----- PROVIDED DATA -----

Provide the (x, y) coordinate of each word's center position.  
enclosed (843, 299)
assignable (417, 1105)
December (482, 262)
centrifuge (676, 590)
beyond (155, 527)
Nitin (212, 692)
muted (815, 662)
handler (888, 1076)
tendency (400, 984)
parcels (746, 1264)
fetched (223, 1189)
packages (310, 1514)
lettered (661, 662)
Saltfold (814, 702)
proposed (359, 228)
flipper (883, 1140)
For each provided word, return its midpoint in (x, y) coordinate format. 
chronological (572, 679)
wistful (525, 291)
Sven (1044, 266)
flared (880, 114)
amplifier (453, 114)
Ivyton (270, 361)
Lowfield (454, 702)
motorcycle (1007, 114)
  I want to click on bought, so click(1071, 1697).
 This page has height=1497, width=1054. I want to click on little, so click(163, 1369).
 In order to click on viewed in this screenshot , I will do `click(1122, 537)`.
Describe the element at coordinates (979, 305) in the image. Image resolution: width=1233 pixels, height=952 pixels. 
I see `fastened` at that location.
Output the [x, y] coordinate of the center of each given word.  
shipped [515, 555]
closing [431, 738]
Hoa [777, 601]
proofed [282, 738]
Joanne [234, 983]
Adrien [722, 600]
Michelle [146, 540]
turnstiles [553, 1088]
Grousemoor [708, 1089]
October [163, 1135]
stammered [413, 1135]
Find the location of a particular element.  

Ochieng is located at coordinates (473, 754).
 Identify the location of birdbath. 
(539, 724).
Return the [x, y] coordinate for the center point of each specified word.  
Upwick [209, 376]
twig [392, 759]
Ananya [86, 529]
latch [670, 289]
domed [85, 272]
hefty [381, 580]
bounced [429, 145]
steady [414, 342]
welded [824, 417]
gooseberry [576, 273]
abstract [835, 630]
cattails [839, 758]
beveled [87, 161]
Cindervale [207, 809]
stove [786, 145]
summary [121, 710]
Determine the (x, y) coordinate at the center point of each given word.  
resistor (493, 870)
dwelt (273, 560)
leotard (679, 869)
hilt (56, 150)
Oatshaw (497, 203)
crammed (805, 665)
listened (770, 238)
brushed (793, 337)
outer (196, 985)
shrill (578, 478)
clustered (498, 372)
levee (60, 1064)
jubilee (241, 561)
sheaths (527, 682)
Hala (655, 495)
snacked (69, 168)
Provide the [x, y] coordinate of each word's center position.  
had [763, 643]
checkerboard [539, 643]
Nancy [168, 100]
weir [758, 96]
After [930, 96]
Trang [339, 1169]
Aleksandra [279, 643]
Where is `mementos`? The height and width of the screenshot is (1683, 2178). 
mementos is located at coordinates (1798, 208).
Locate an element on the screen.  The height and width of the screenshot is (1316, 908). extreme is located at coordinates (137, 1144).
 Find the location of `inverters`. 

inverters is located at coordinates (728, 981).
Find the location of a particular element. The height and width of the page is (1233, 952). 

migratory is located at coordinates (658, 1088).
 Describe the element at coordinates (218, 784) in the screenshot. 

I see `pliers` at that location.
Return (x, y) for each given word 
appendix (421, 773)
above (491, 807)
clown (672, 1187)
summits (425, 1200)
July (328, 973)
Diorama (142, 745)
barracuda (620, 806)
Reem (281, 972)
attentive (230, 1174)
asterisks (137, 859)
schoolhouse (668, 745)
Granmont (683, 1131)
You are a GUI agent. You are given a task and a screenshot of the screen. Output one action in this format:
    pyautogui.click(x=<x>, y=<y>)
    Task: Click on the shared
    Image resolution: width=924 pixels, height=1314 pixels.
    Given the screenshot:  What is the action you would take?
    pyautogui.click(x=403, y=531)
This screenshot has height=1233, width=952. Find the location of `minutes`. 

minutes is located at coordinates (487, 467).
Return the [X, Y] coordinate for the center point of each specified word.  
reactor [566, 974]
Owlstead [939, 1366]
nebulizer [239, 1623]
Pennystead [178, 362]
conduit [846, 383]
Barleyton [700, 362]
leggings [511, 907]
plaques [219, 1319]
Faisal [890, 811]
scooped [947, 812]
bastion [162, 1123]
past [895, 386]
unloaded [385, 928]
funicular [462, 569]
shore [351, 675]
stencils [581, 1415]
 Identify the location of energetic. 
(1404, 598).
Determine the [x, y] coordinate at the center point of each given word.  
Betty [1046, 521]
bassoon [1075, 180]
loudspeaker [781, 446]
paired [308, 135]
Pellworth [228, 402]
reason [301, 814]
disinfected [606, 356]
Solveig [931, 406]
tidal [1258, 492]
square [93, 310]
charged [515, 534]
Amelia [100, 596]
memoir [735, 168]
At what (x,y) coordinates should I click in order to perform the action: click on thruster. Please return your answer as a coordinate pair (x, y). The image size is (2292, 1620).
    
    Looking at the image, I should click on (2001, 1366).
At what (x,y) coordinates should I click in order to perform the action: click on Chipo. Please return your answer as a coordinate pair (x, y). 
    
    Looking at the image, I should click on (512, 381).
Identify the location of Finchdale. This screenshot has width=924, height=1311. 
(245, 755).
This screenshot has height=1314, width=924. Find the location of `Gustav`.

-----

> **TASK INSTRUCTIONS**
Convert every line of the records above into a numbered list, leaving out the blank lines.

> **REPLY TO THE EXERCISE**
1. Provide the (x, y) coordinate of each word's center position.  
2. enclosed (843, 299)
3. assignable (417, 1105)
4. December (482, 262)
5. centrifuge (676, 590)
6. beyond (155, 527)
7. Nitin (212, 692)
8. muted (815, 662)
9. handler (888, 1076)
10. tendency (400, 984)
11. parcels (746, 1264)
12. fetched (223, 1189)
13. packages (310, 1514)
14. lettered (661, 662)
15. Saltfold (814, 702)
16. proposed (359, 228)
17. flipper (883, 1140)
18. For each provided word, return its midpoint in (x, y) coordinate format. 
19. chronological (572, 679)
20. wistful (525, 291)
21. Sven (1044, 266)
22. flared (880, 114)
23. amplifier (453, 114)
24. Ivyton (270, 361)
25. Lowfield (454, 702)
26. motorcycle (1007, 114)
27.   I want to click on bought, so click(1071, 1697).
28.  This page has height=1497, width=1054. I want to click on little, so click(163, 1369).
29.  In order to click on viewed in this screenshot , I will do `click(1122, 537)`.
30. Describe the element at coordinates (979, 305) in the image. Image resolution: width=1233 pixels, height=952 pixels. 
31. I see `fastened` at that location.
32. Output the [x, y] coordinate of the center of each given word.  
33. shipped [515, 555]
34. closing [431, 738]
35. Hoa [777, 601]
36. proofed [282, 738]
37. Joanne [234, 983]
38. Adrien [722, 600]
39. Michelle [146, 540]
40. turnstiles [553, 1088]
41. Grousemoor [708, 1089]
42. October [163, 1135]
43. stammered [413, 1135]
44. Find the location of a particular element.  
45. Ochieng is located at coordinates (473, 754).
46.  Identify the location of birdbath. 
47. (539, 724).
48. Return the [x, y] coordinate for the center point of each specified word.  
49. Upwick [209, 376]
50. twig [392, 759]
51. Ananya [86, 529]
52. latch [670, 289]
53. domed [85, 272]
54. hefty [381, 580]
55. bounced [429, 145]
56. steady [414, 342]
57. welded [824, 417]
58. gooseberry [576, 273]
59. abstract [835, 630]
60. cattails [839, 758]
61. beveled [87, 161]
62. Cindervale [207, 809]
63. stove [786, 145]
64. summary [121, 710]
65. Determine the (x, y) coordinate at the center point of each given word.  
66. resistor (493, 870)
67. dwelt (273, 560)
68. leotard (679, 869)
69. hilt (56, 150)
70. Oatshaw (497, 203)
71. crammed (805, 665)
72. listened (770, 238)
73. brushed (793, 337)
74. outer (196, 985)
75. shrill (578, 478)
76. clustered (498, 372)
77. levee (60, 1064)
78. jubilee (241, 561)
79. sheaths (527, 682)
80. Hala (655, 495)
81. snacked (69, 168)
82. Provide the [x, y] coordinate of each word's center position.  
83. had [763, 643]
84. checkerboard [539, 643]
85. Nancy [168, 100]
86. weir [758, 96]
87. After [930, 96]
88. Trang [339, 1169]
89. Aleksandra [279, 643]
90. Where is `mementos`? The height and width of the screenshot is (1683, 2178). 
91. mementos is located at coordinates (1798, 208).
92. Locate an element on the screen.  The height and width of the screenshot is (1316, 908). extreme is located at coordinates (137, 1144).
93.  Find the location of `inverters`. 
94. inverters is located at coordinates (728, 981).
95. Find the location of a particular element. The height and width of the page is (1233, 952). 
96. migratory is located at coordinates (658, 1088).
97.  Describe the element at coordinates (218, 784) in the screenshot. 
98. I see `pliers` at that location.
99. Return (x, y) for each given word 
100. appendix (421, 773)
101. above (491, 807)
102. clown (672, 1187)
103. summits (425, 1200)
104. July (328, 973)
105. Diorama (142, 745)
106. barracuda (620, 806)
107. Reem (281, 972)
108. attentive (230, 1174)
109. asterisks (137, 859)
110. schoolhouse (668, 745)
111. Granmont (683, 1131)
112. You are a GUI agent. You are given a task and a screenshot of the screen. Output one action in this format:
113.     pyautogui.click(x=<x>, y=<y>)
114.     Task: Click on the shared
115.     Image resolution: width=924 pixels, height=1314 pixels.
116.     Given the screenshot:  What is the action you would take?
117.     pyautogui.click(x=403, y=531)
118. This screenshot has height=1233, width=952. Find the location of `minutes`. 
119. minutes is located at coordinates (487, 467).
120. Return the [X, Y] coordinate for the center point of each specified word.  
121. reactor [566, 974]
122. Owlstead [939, 1366]
123. nebulizer [239, 1623]
124. Pennystead [178, 362]
125. conduit [846, 383]
126. Barleyton [700, 362]
127. leggings [511, 907]
128. plaques [219, 1319]
129. Faisal [890, 811]
130. scooped [947, 812]
131. bastion [162, 1123]
132. past [895, 386]
133. unloaded [385, 928]
134. funicular [462, 569]
135. shore [351, 675]
136. stencils [581, 1415]
137.  Identify the location of energetic. 
138. (1404, 598).
139. Determine the [x, y] coordinate at the center point of each given word.  
140. Betty [1046, 521]
141. bassoon [1075, 180]
142. loudspeaker [781, 446]
143. paired [308, 135]
144. Pellworth [228, 402]
145. reason [301, 814]
146. disinfected [606, 356]
147. Solveig [931, 406]
148. tidal [1258, 492]
149. square [93, 310]
150. charged [515, 534]
151. Amelia [100, 596]
152. memoir [735, 168]
153. At what (x,y) coordinates should I click in order to perform the action: click on thruster. Please return your answer as a coordinate pair (x, y). The image size is (2292, 1620).
154.     Looking at the image, I should click on (2001, 1366).
155. At what (x,y) coordinates should I click in order to perform the action: click on Chipo. Please return your answer as a coordinate pair (x, y). 
156.     Looking at the image, I should click on (512, 381).
157. Identify the location of Finchdale. This screenshot has width=924, height=1311. 
158. (245, 755).
159. This screenshot has height=1314, width=924. Find the location of `Gustav`.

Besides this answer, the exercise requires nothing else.